SET PROBLEM ▸ Please list every line in the records below that contains the string "kern". Case counts.
* * * * * * *
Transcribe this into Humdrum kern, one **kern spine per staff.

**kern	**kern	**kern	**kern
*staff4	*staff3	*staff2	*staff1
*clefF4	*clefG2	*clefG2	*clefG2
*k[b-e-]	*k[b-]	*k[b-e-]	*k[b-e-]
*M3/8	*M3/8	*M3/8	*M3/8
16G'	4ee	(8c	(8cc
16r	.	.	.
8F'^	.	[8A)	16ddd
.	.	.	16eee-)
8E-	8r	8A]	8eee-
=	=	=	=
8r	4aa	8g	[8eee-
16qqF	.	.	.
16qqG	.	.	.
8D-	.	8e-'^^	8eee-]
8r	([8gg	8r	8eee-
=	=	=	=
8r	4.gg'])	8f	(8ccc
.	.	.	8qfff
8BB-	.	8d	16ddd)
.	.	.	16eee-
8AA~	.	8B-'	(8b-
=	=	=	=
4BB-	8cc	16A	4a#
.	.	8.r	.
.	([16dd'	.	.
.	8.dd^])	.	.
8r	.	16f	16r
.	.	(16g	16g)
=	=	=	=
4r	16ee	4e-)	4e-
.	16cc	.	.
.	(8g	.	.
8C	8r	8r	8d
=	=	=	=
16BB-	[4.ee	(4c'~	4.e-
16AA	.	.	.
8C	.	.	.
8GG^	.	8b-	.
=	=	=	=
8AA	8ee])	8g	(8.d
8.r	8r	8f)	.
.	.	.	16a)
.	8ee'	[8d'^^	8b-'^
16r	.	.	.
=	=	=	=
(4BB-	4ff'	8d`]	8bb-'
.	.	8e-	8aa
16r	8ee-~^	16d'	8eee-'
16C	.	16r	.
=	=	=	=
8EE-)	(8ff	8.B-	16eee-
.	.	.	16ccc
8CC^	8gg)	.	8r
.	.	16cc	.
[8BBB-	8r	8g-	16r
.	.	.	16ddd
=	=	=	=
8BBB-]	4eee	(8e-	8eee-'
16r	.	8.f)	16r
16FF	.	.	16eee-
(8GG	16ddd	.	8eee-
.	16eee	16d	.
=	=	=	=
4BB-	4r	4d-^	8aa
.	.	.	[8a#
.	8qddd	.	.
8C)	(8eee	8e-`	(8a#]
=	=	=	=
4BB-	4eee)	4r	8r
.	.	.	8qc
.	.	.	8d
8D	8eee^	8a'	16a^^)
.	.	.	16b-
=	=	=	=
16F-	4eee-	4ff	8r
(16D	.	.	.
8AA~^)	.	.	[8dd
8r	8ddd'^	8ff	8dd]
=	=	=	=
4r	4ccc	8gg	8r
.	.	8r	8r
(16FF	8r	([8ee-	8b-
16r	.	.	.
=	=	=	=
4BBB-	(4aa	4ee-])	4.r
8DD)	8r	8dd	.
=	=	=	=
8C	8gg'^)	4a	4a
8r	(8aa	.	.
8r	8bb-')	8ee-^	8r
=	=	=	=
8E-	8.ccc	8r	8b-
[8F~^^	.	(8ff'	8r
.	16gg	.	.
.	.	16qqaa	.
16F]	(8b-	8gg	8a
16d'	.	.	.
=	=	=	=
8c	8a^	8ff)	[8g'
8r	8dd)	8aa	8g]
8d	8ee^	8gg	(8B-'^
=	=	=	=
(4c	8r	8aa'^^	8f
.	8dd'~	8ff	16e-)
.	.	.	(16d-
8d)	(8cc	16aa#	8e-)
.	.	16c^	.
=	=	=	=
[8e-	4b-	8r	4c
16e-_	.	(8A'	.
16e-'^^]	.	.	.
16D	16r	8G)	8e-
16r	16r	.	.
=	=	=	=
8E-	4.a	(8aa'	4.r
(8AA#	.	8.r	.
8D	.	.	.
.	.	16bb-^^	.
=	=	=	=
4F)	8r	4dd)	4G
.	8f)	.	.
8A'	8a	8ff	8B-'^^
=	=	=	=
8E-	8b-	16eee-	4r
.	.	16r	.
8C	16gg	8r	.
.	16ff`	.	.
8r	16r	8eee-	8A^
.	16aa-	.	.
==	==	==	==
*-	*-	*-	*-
* * * * * * *
COMPLETE ANSWER ▸
Transcribe this into Humdrum kern, one **kern spine per staff.
**kern	**kern	**kern	**kern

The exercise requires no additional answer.